DATA LISTING Start Marker
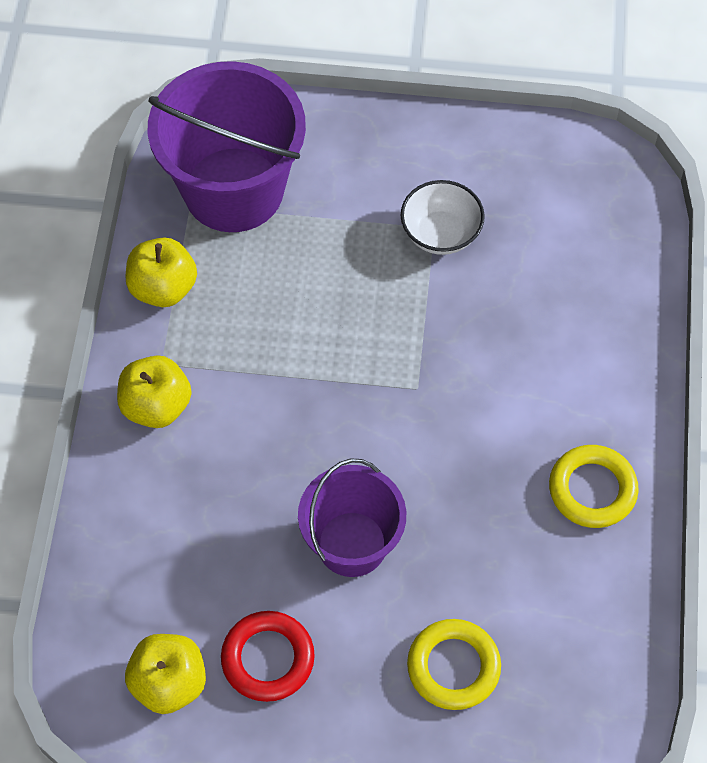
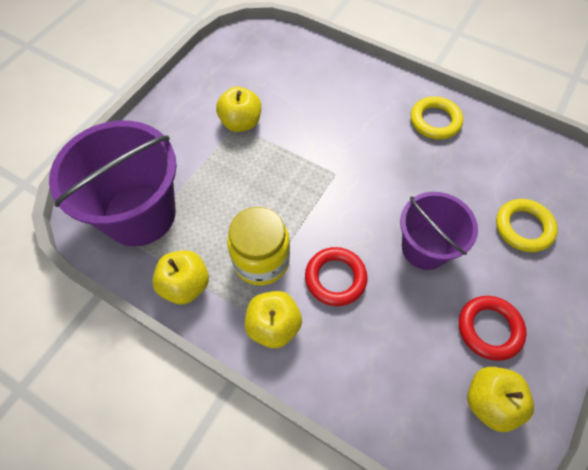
camera: 65 degrees left, 0 degrees up
(236, 355) = (261, 261): none -> yellow jar
(253, 450) = (335, 278): none -> red ring
(440, 234) = (241, 123): white bowl -> yellow apple

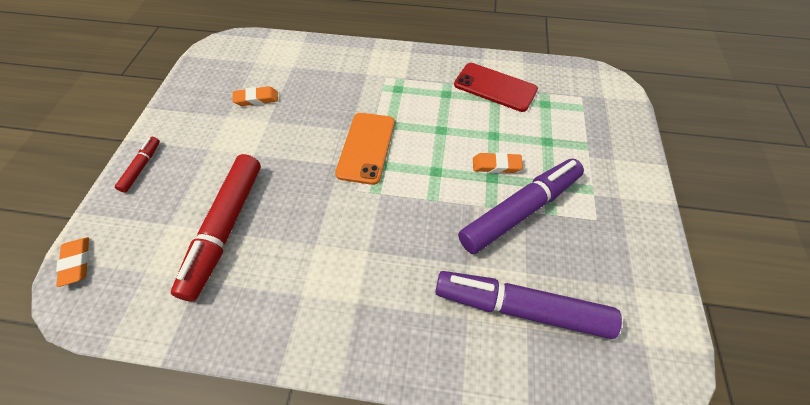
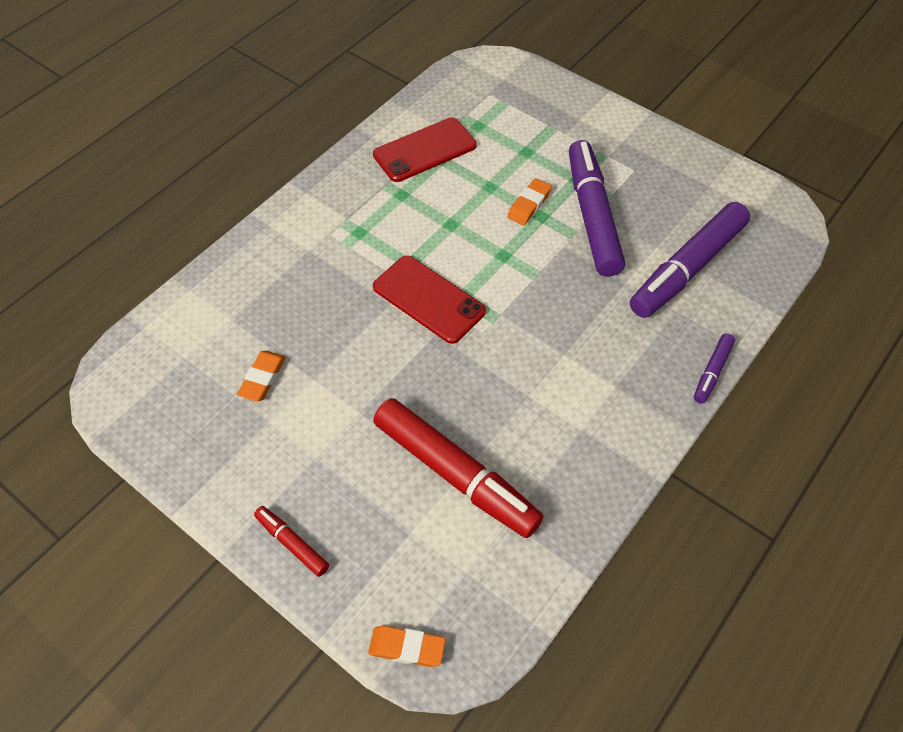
camera: 60 degrees left, 0 degrees up
(366, 147) = (428, 299): orange phone -> red phone
(417, 379) = (712, 372): none -> purple marker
DATA LISTING End Marker
Copy out, with no pictures, the lines from the one containing "(440, 234) = (241, 123): white" through the last line of the data above, both ends included and each word unchanged.

(440, 234) = (241, 123): white bowl -> yellow apple

camera: 60 degrees left, 0 degrees up
(366, 147) = (428, 299): orange phone -> red phone
(417, 379) = (712, 372): none -> purple marker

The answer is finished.